### The data
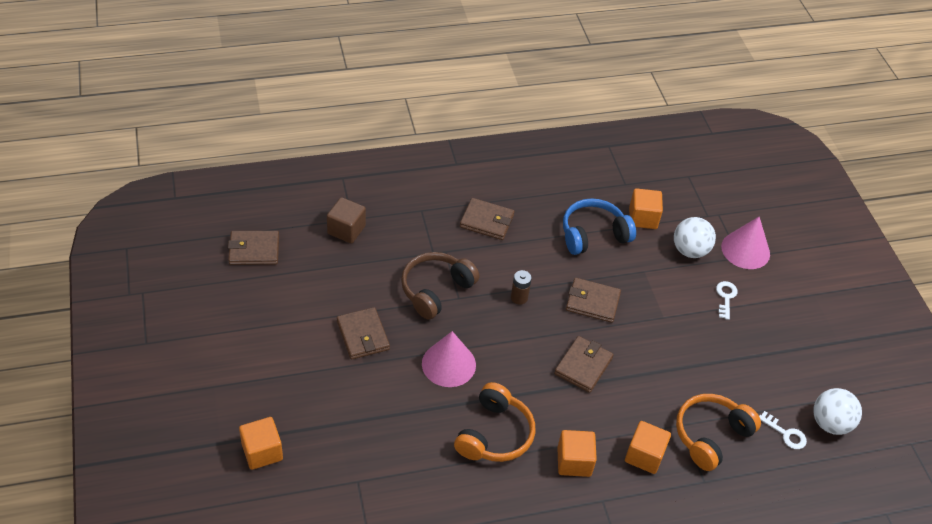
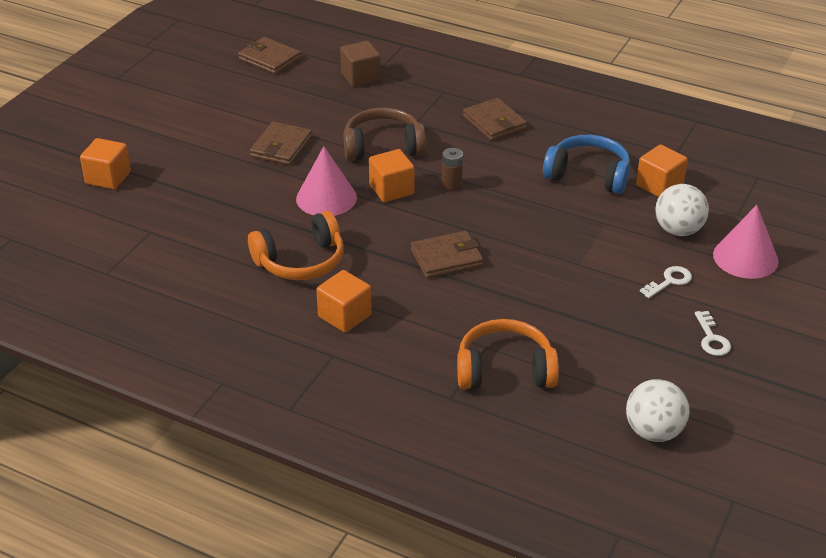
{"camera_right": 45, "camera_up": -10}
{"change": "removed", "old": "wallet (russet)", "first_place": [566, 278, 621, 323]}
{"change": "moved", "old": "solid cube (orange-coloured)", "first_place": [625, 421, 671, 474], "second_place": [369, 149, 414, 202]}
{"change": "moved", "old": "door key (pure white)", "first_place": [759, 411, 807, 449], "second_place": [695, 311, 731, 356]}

### About this exercise
Only the pictures stay out; everything else in the listing above must be repeated exactly.

### Answer space
{"camera_right": 45, "camera_up": -10}
{"change": "removed", "old": "wallet (russet)", "first_place": [566, 278, 621, 323]}
{"change": "moved", "old": "solid cube (orange-coloured)", "first_place": [625, 421, 671, 474], "second_place": [369, 149, 414, 202]}
{"change": "moved", "old": "door key (pure white)", "first_place": [759, 411, 807, 449], "second_place": [695, 311, 731, 356]}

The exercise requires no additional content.